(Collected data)

'''

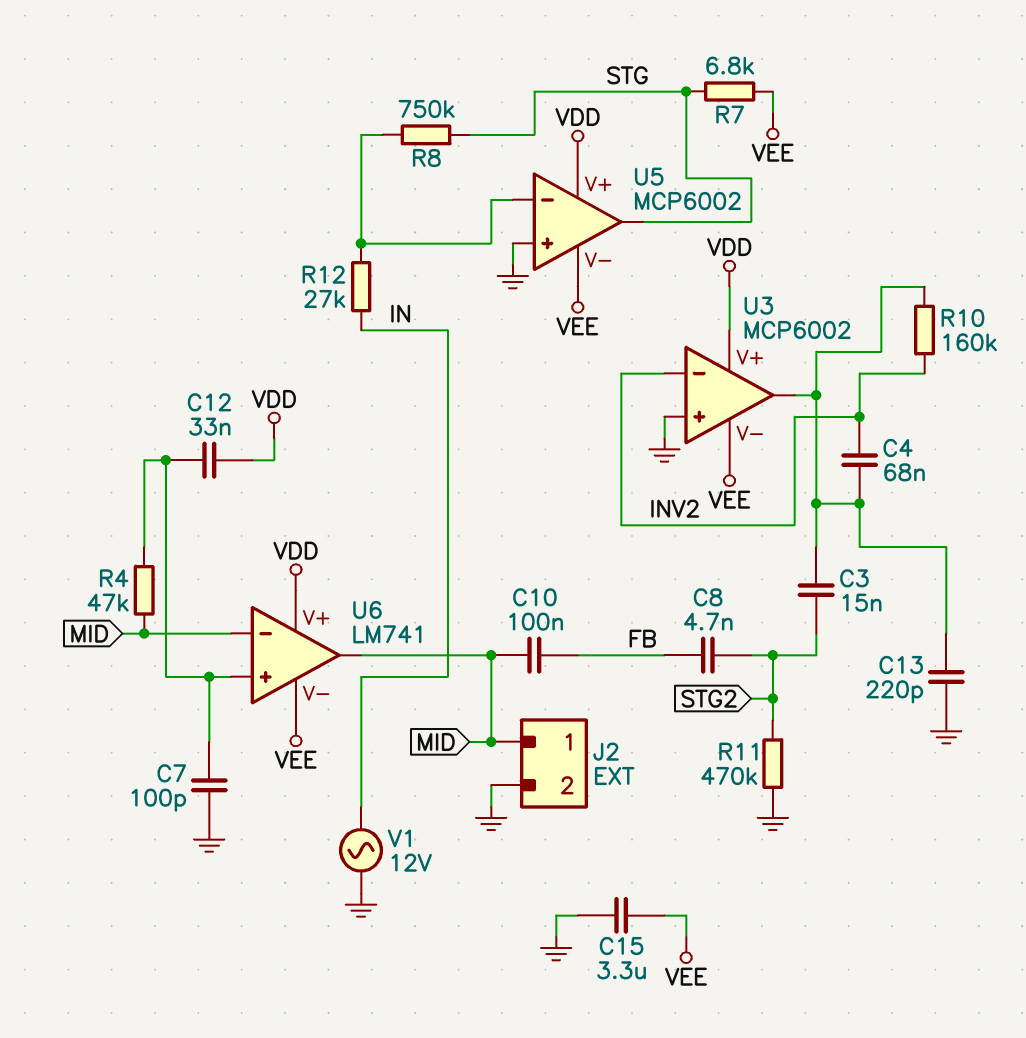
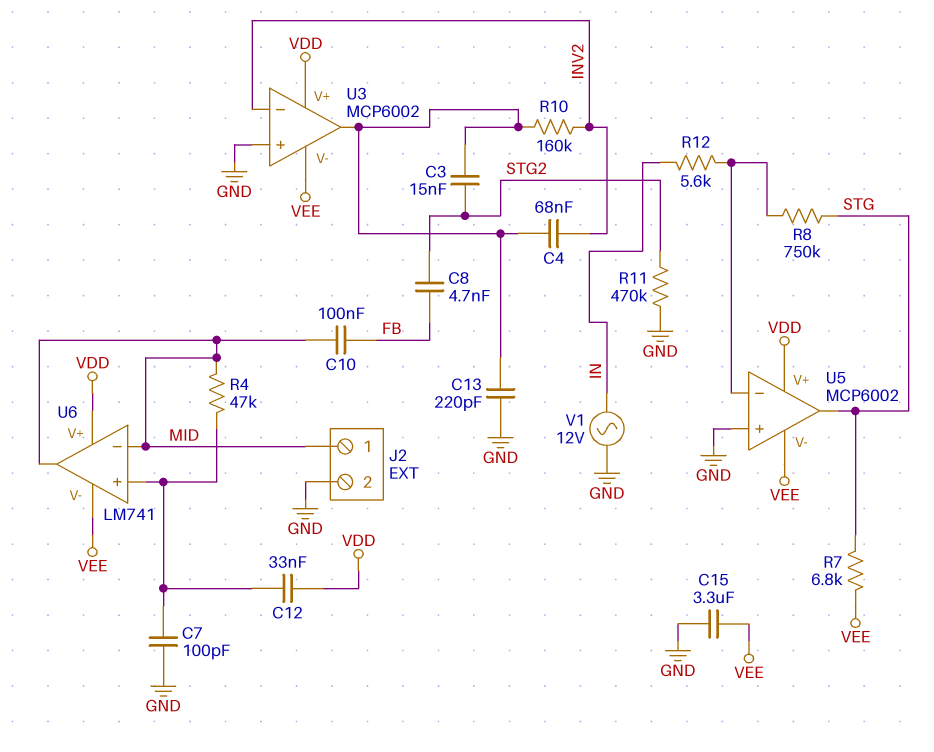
R12: 27k (IN, U5/in-) -> 5.6k (IN, U5/in-)

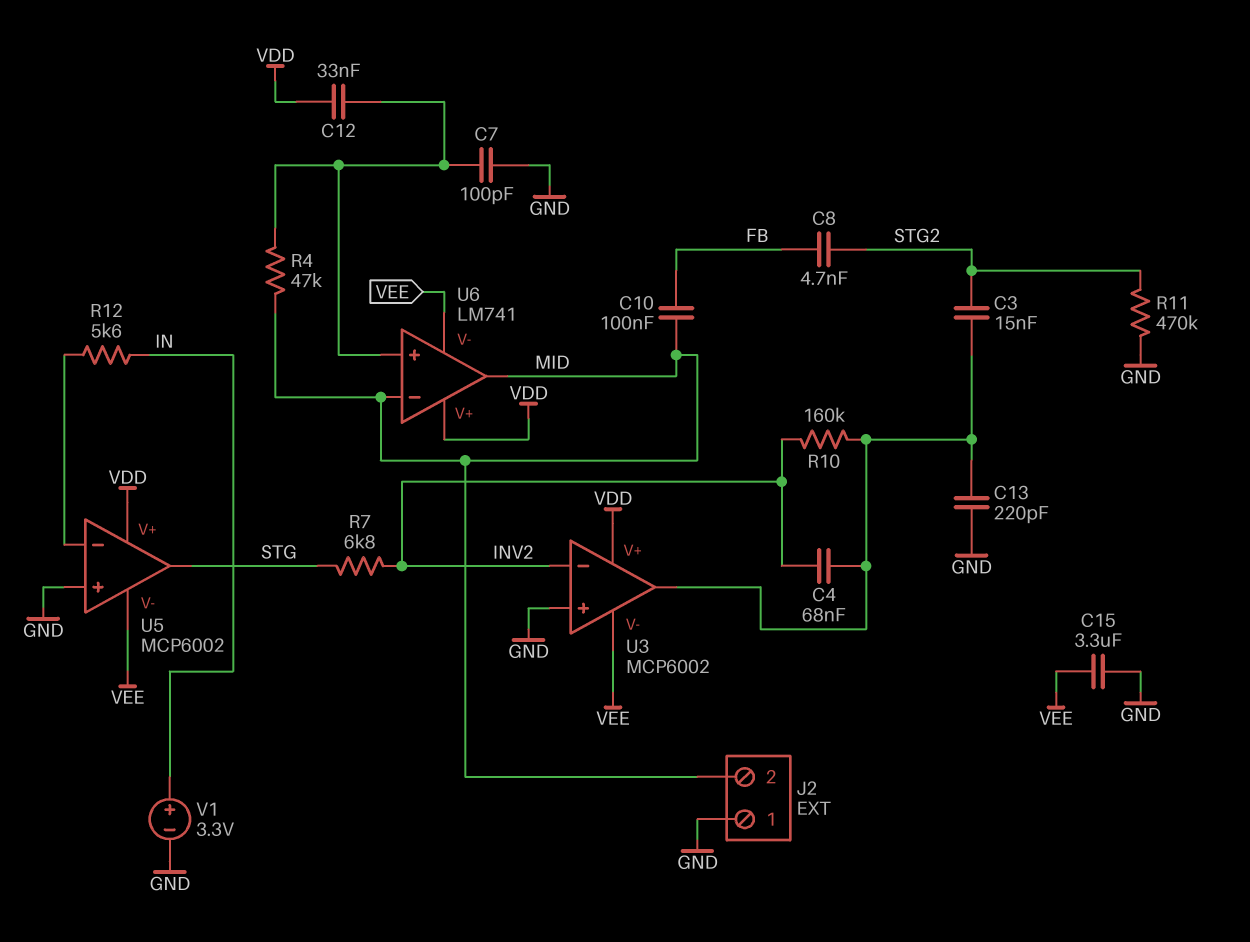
J2 pin 1: MID -> GND
J2 pin 2: GND -> MID
R7: 6.8k (STG, VEE) -> 6.8k (INV2, STG)
R8: 750k (STG, U5/in-) -> none
V1: AC 12V (GND, IN) -> 3.3V (plus IN, minus GND)

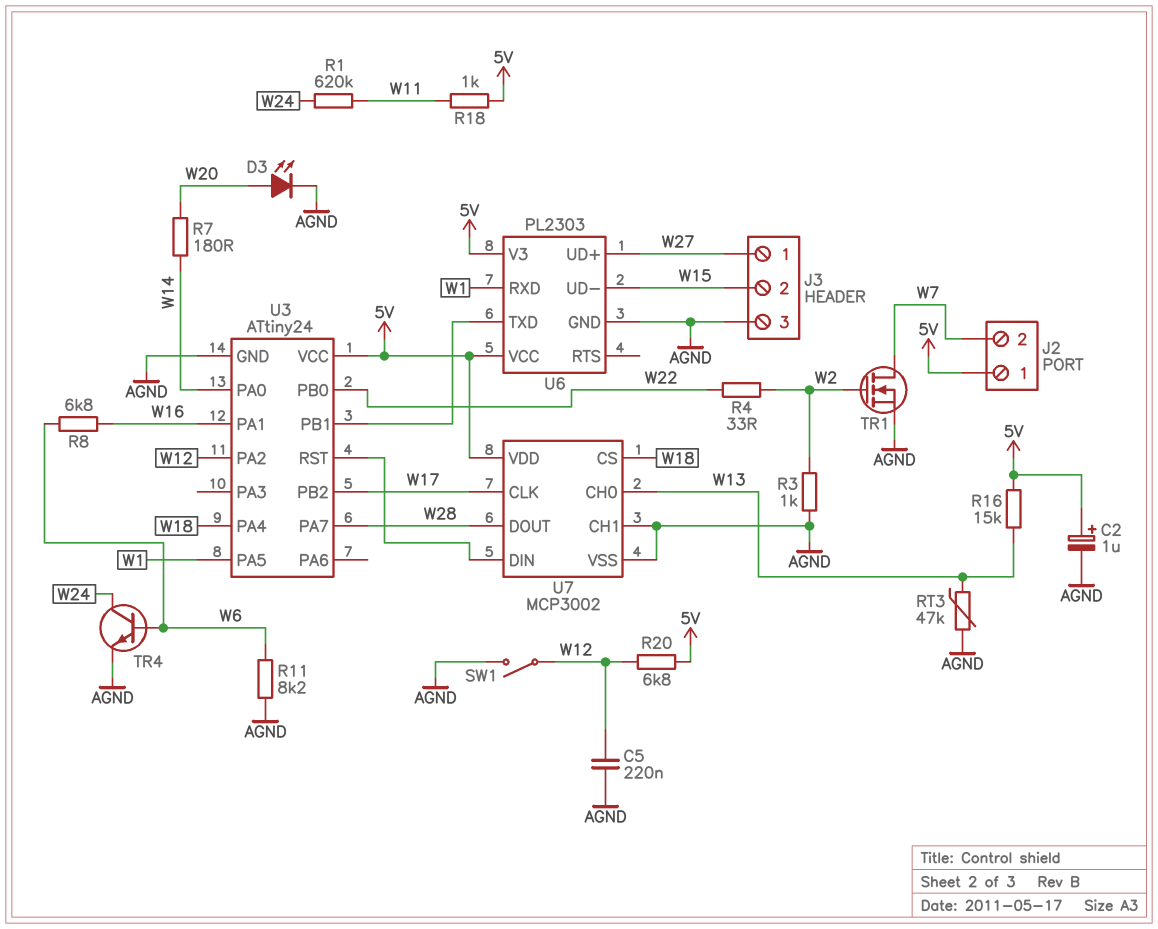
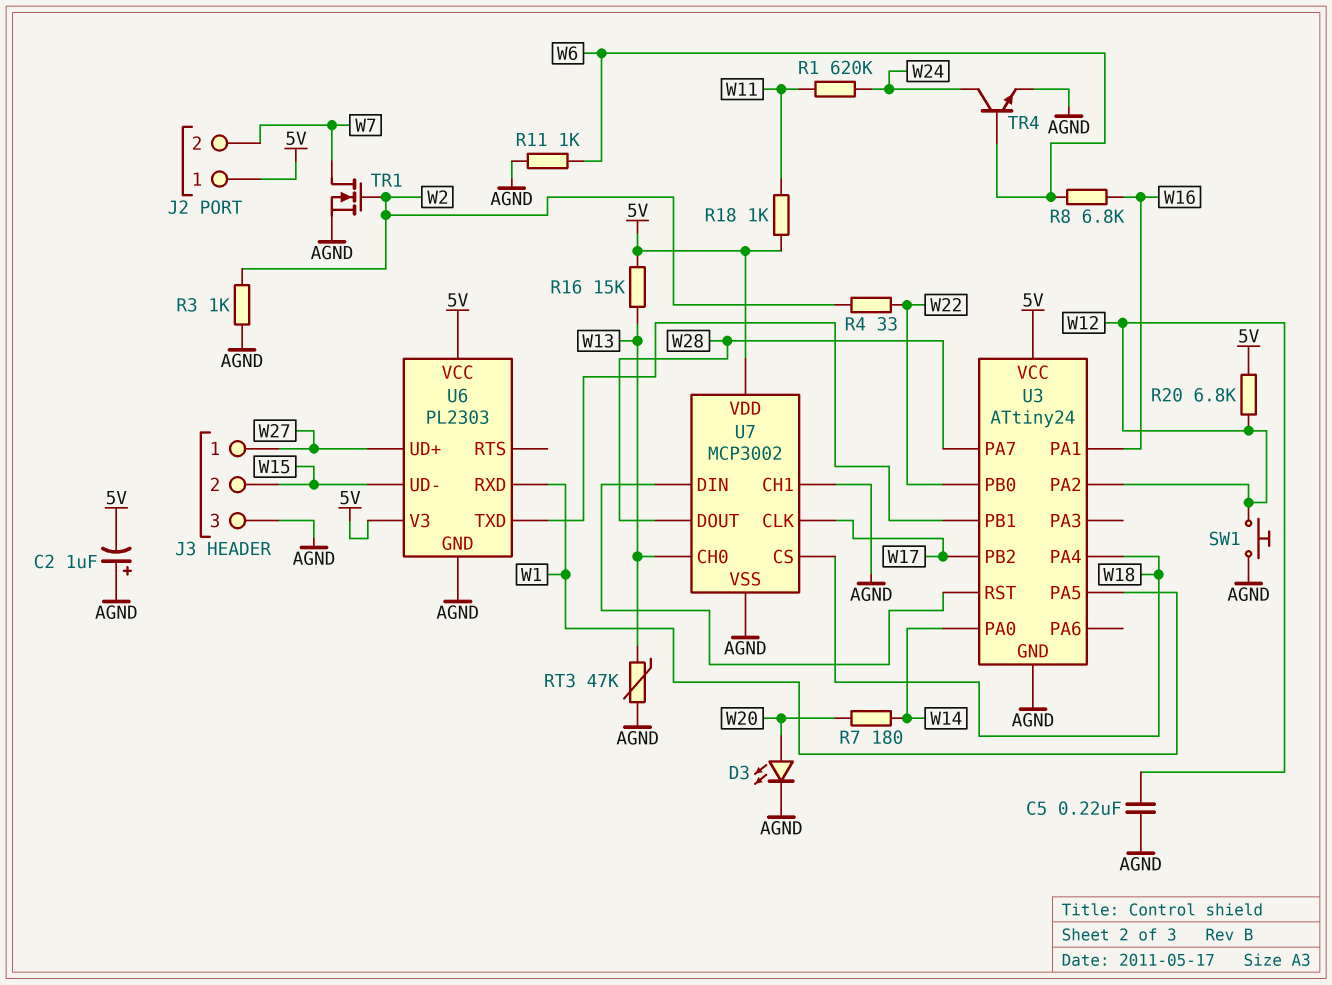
C2: 1uF (plus 5V, minus AGND) -> 1uF (plus AGND, minus 5V)
R11: 8.2k (AGND, W6) -> 1k (AGND, W6)
SW1: switch (AGND, W12) -> button (AGND, W12)

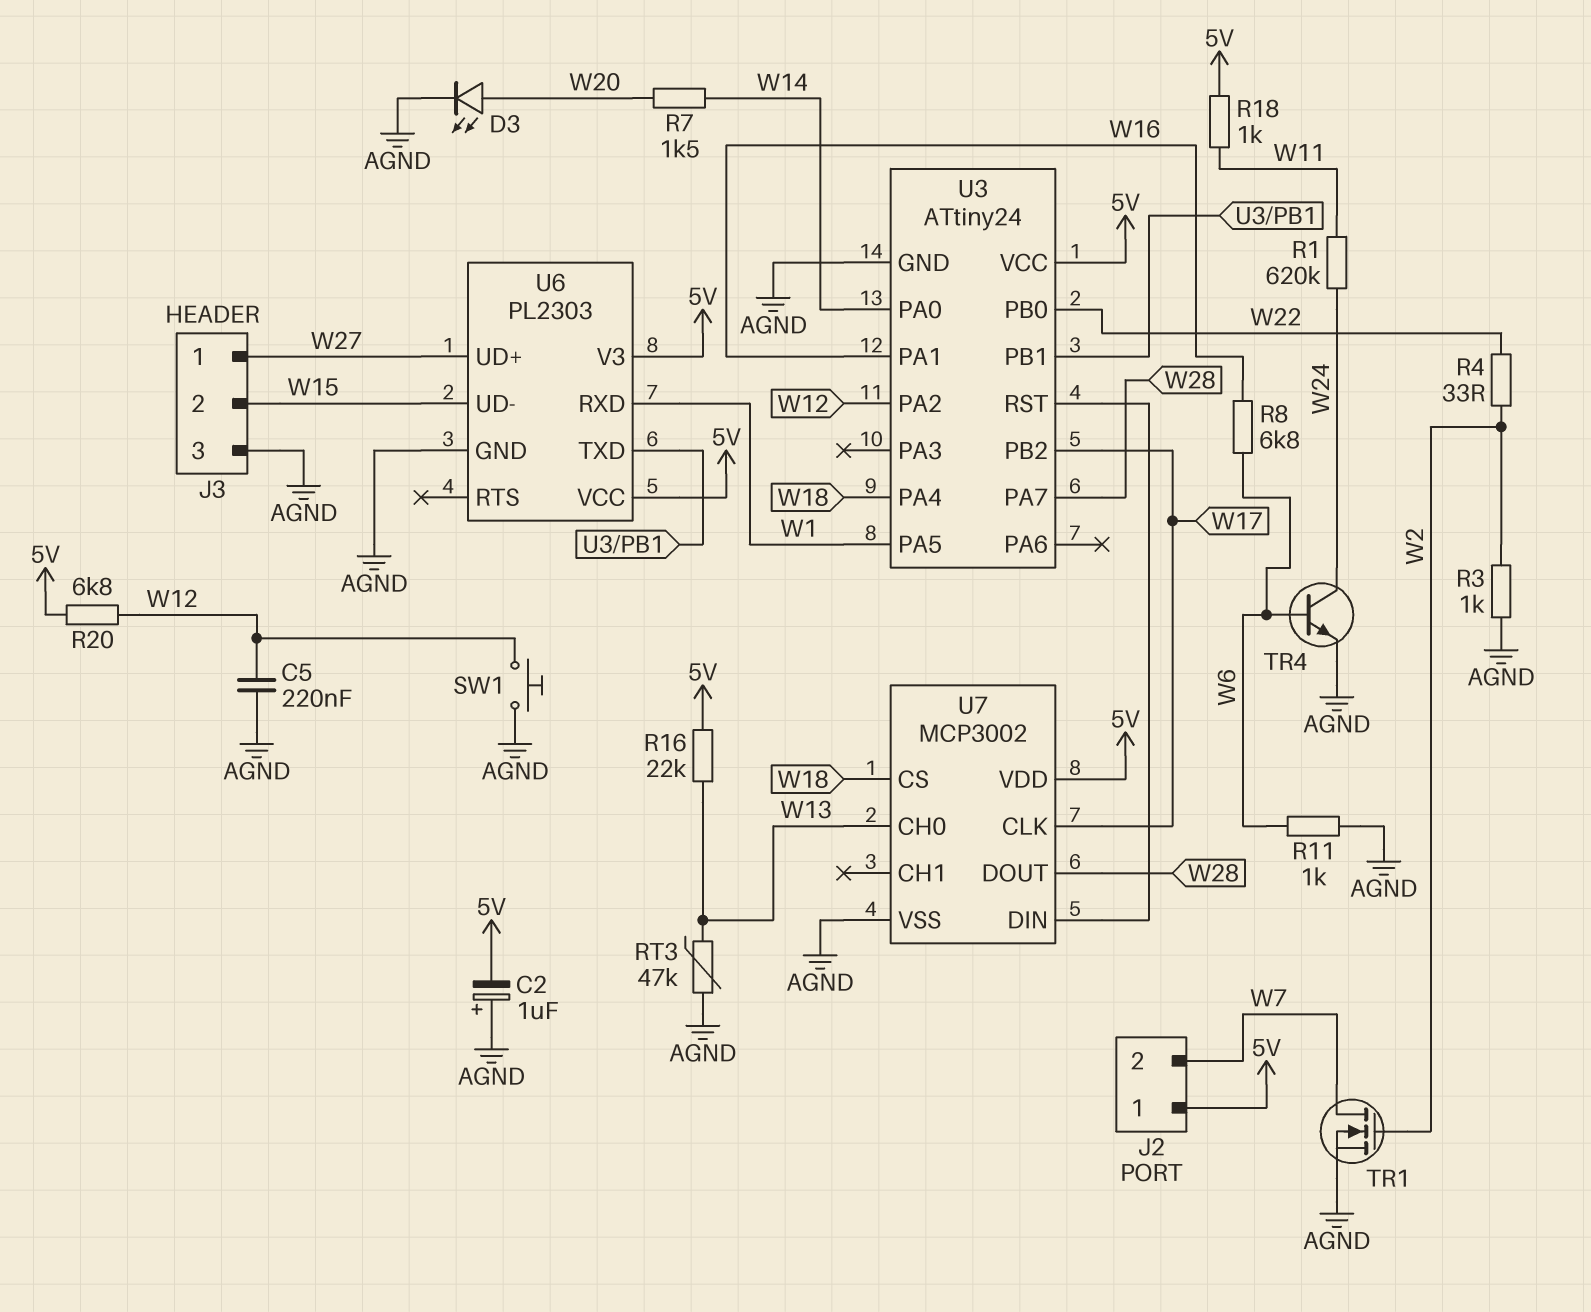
R7: 180 (W14, W20) -> 1.5k (W14, W20)
R16: 15k (5V, W13) -> 22k (5V, W13)
U7 pin CH1: AGND -> none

'''

Beginning at the line with "R8: 750k (STG, U5/in-) -> none", reproduce each line exactly through the last line of the records above, with pictures left out.

● **RESPONSE AREA**
R8: 750k (STG, U5/in-) -> none
V1: AC 12V (GND, IN) -> 3.3V (plus IN, minus GND)

C2: 1uF (plus 5V, minus AGND) -> 1uF (plus AGND, minus 5V)
R11: 8.2k (AGND, W6) -> 1k (AGND, W6)
SW1: switch (AGND, W12) -> button (AGND, W12)

R7: 180 (W14, W20) -> 1.5k (W14, W20)
R16: 15k (5V, W13) -> 22k (5V, W13)
U7 pin CH1: AGND -> none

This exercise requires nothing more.